**Required action:**
Each line below with the string "white" should be copied.

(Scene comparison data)

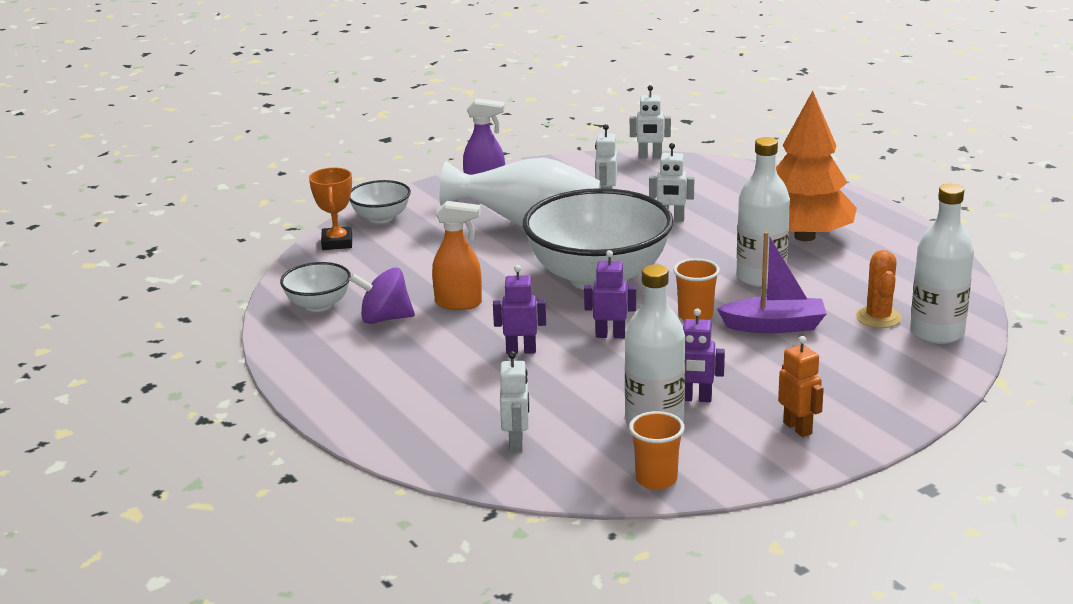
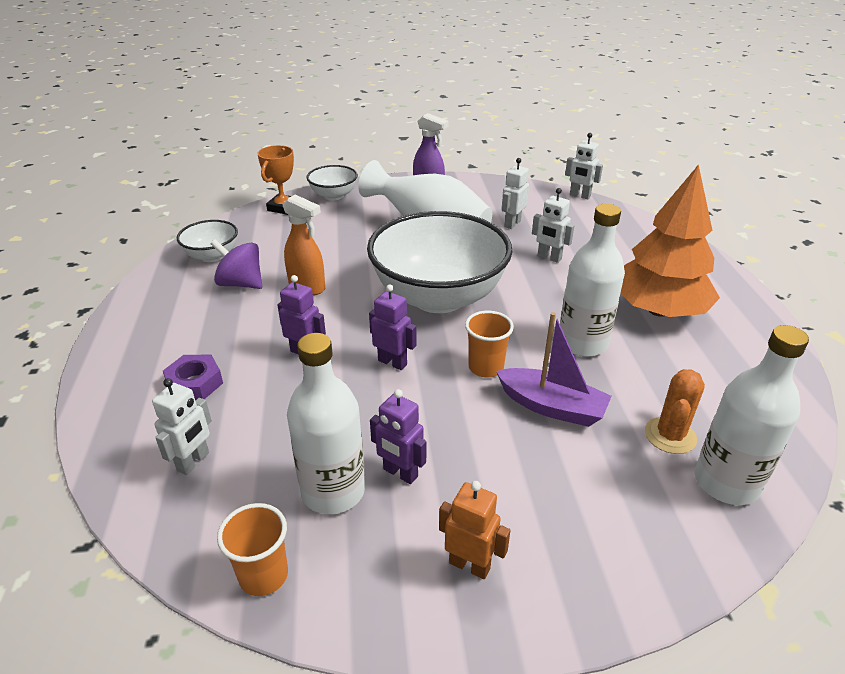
camera: 25 degrees right, 10 degrees up
(445, 399) = (194, 383): none -> purple nut
(798, 428) = (469, 565): orange robot -> orange robot turned 60 degrees counterclockwise

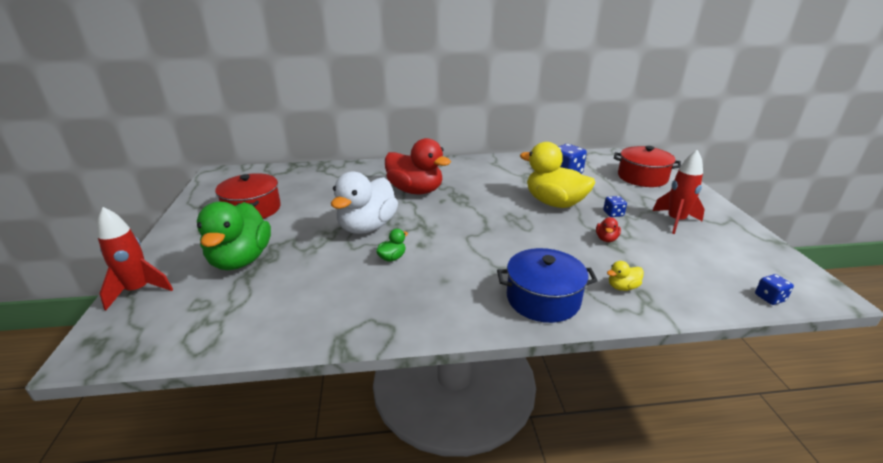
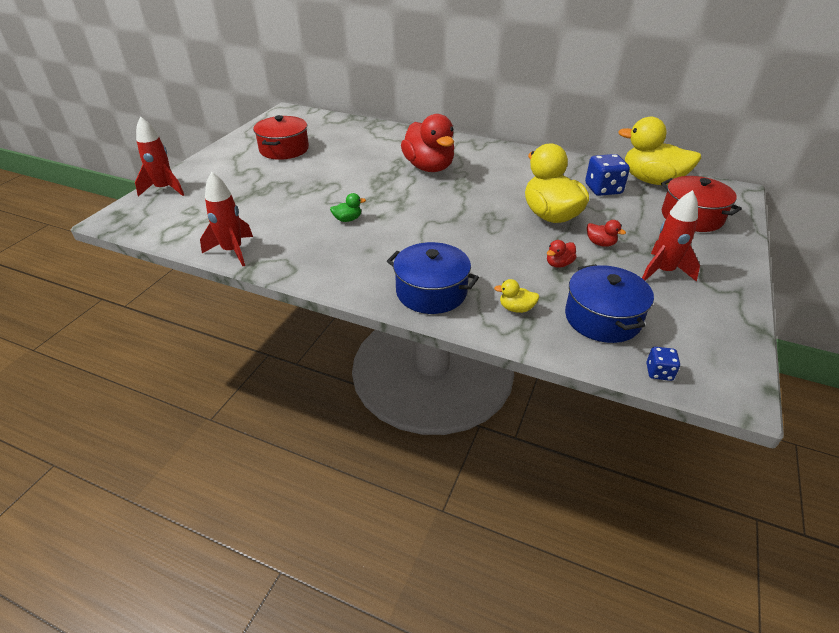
camera: 30 degrees right, 10 degrees up
(240, 260) = (241, 187): green duck -> none
(300, 333) = (233, 251): none -> red rocket
(367, 227) = (354, 188): white duck -> none
(588, 159) = (651, 181): none -> yellow duck
(613, 214) = (600, 243): blue dice -> red duck
(686, 271) = (602, 318): none -> blue pot

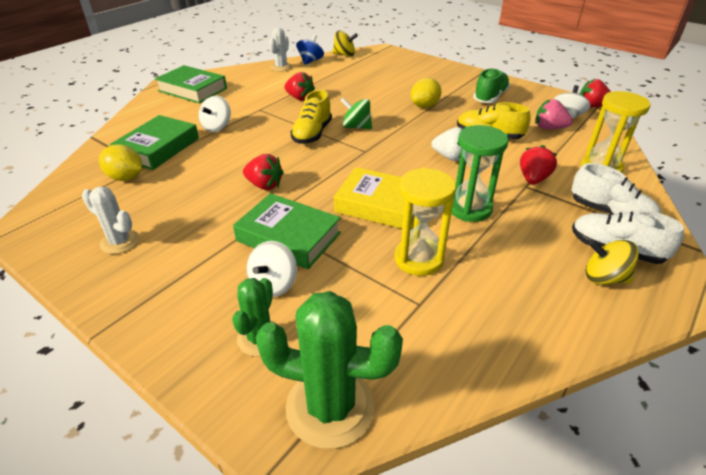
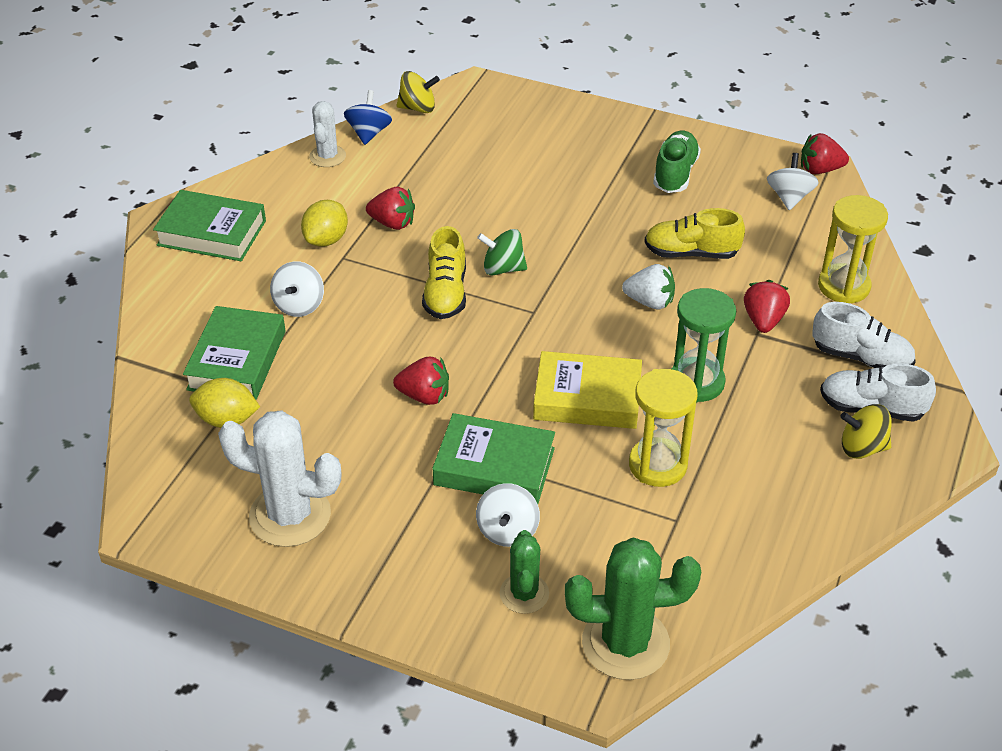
camera: 15 degrees left, 5 degrees up
(120, 242) = (290, 515): white cactus -> white cactus, size x1.72
(424, 106) = (586, 209): yellow lemon -> yellow lemon (326, 240)
(549, 128) = (769, 224): pink strawberry -> none

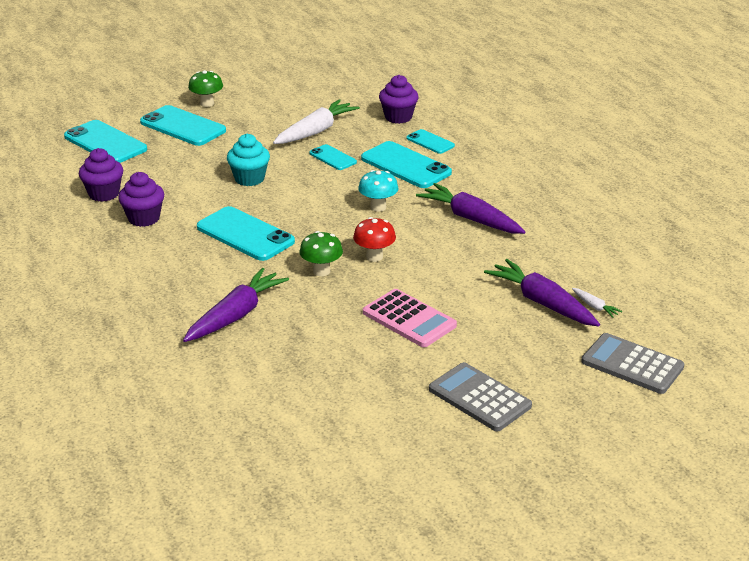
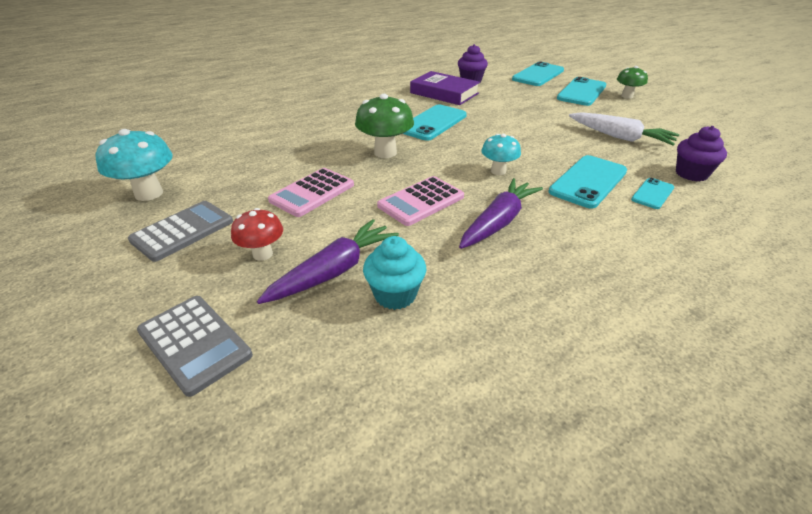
camera: 85 degrees right, 5 degrees up
(144, 218) = (444, 93): purple cupcake -> purple book
(236, 315) = (325, 128): purple carrot -> none
(249, 179) = (517, 118): turquoise cupcake -> turquoise cupcake (395, 295)
(321, 271) = (385, 152): green mushroom -> green mushroom, size x1.59
(332, 158) = (576, 147): turquoise phone -> none
(374, 257) = (411, 173): red mushroom -> red mushroom (262, 254)
(398, 439) = (149, 193): none -> turquoise mushroom
(433, 254) = (421, 201): none -> pink calculator
(594, 306) = (323, 314): white carrot -> none
(632, 364) = (194, 343): grey calculator -> grey calculator turned 105 degrees clockwise

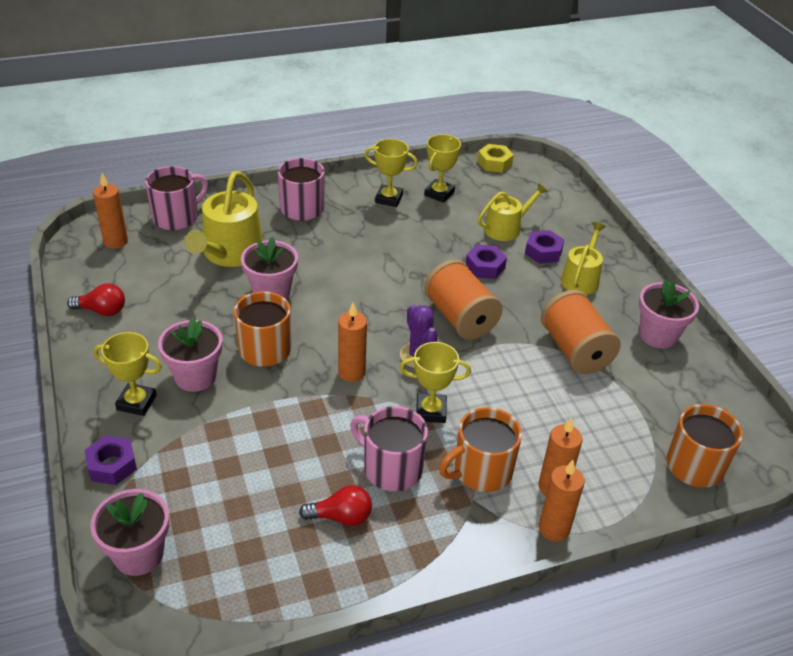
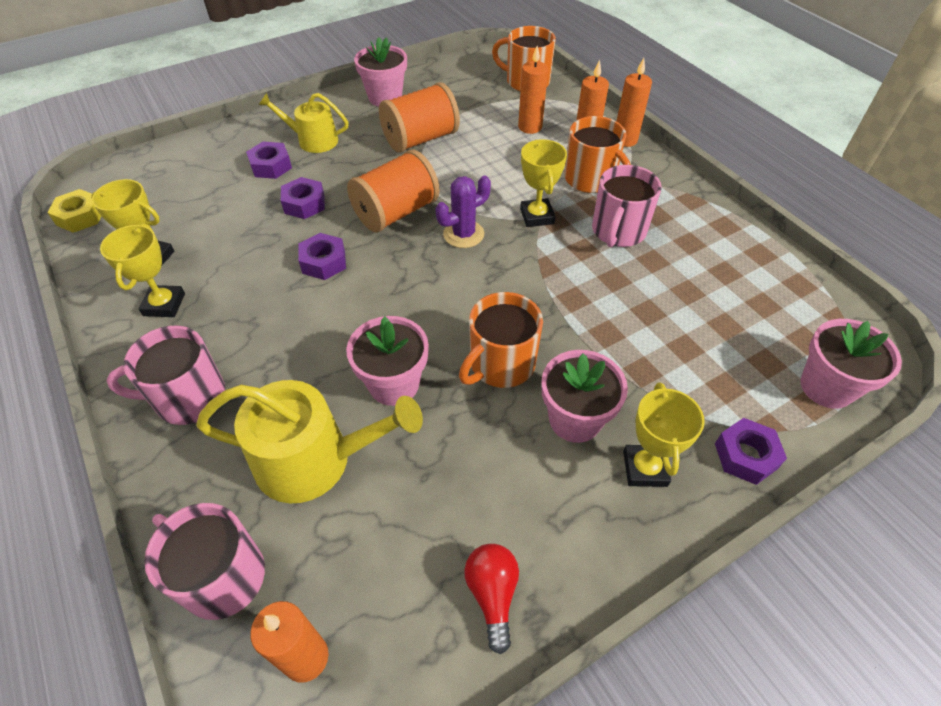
camera: 100 degrees left, 10 degrees up
(341, 517) = (689, 253): red light bulb -> none
(351, 372) = (509, 280): orange candle -> orange candle (530, 127)
(408, 271) = (324, 262): none -> purple nut
(506, 228) = (228, 195): yellow watering can -> none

**Answer for the task:**
(367, 227) = (354, 188): white duck -> none
(120, 242) = (290, 515): white cactus -> white cactus, size x1.72
(594, 306) = (323, 314): white carrot -> none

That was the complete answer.